Exactly reproduce the lines beginning with the line that includes "Outline anything matching" and ending with the last line of the data.

· · · ·

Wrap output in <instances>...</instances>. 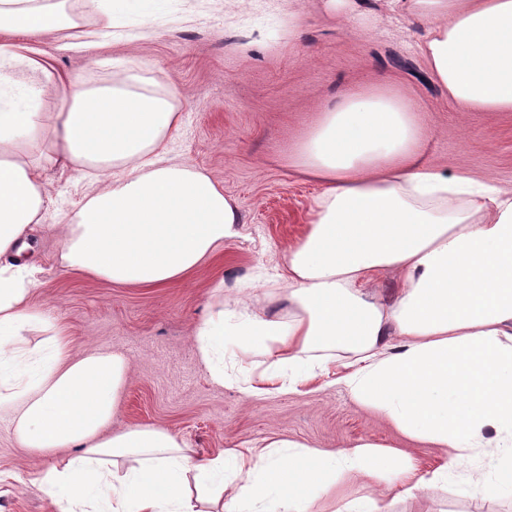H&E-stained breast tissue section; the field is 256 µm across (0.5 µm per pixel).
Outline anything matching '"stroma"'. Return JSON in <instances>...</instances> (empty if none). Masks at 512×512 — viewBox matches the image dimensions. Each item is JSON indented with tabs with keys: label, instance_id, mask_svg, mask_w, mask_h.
<instances>
[{
	"label": "stroma",
	"instance_id": "stroma-1",
	"mask_svg": "<svg viewBox=\"0 0 512 512\" xmlns=\"http://www.w3.org/2000/svg\"><path fill=\"white\" fill-rule=\"evenodd\" d=\"M111 37L69 44L51 33L1 31L50 65L47 109L58 107L62 81L102 85L130 67L173 87L182 125L172 156L204 169L233 198L239 237L186 280L165 288L115 285L60 272L59 244L38 240L43 288L35 306L71 329L75 353L99 348L124 354L128 379L112 429L158 425L196 454L212 455L263 439L333 450L360 440L409 454L435 467L443 449L408 439L384 416L355 403L330 366L298 390L245 396L214 383L194 331L206 317L215 283L239 296L305 231L318 183L291 162L296 145L322 112L346 92L385 86L403 93L423 133L421 159L439 170L512 186V112L462 111L433 78L420 45L426 25L389 11L387 0H362L350 19L326 14L320 0H112ZM54 224L72 216L94 180L92 171L47 170ZM52 456H33L0 411V512H59L34 485ZM477 460L457 463L447 486L416 502L397 490L379 494L381 512H512V491L493 500L464 493Z\"/></svg>",
	"mask_w": 512,
	"mask_h": 512
}]
</instances>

· · · ·

* Written response *
Outline anything matching '"stroma"'. Return JSON in <instances>...</instances> (empty if none). Masks at 512×512 — viewBox matches the image dimensions. Each item is JSON indented with tabs with keys: label, instance_id, mask_svg, mask_w, mask_h.
<instances>
[{
	"label": "stroma",
	"instance_id": "stroma-1",
	"mask_svg": "<svg viewBox=\"0 0 512 512\" xmlns=\"http://www.w3.org/2000/svg\"><path fill=\"white\" fill-rule=\"evenodd\" d=\"M111 37L69 44L51 33L1 31L50 65L47 109L58 107L62 81L102 85L130 67L173 87L182 125L172 156L204 169L233 198L239 237L186 280L165 288L115 285L60 272L59 244L38 240L43 288L35 306L71 329L75 353L99 348L124 354L128 379L112 429L158 425L196 454L212 455L263 439L333 450L360 440L409 454L435 467L443 449L408 439L384 416L355 403L330 366L298 390L245 396L214 383L194 331L206 317L215 283L239 296L305 231L318 183L291 162L296 145L322 112L346 92L385 86L403 93L423 133L421 159L439 170L512 186V112L462 111L433 78L420 45L426 25L389 11L387 0H362L350 19L326 14L320 0H112ZM54 224L72 216L94 180L92 171L47 170ZM52 456H33L0 411V512H59L34 485ZM477 460L457 463L447 486L416 502L397 490L379 494L381 512H512V491L493 500L464 493Z\"/></svg>",
	"mask_w": 512,
	"mask_h": 512
}]
</instances>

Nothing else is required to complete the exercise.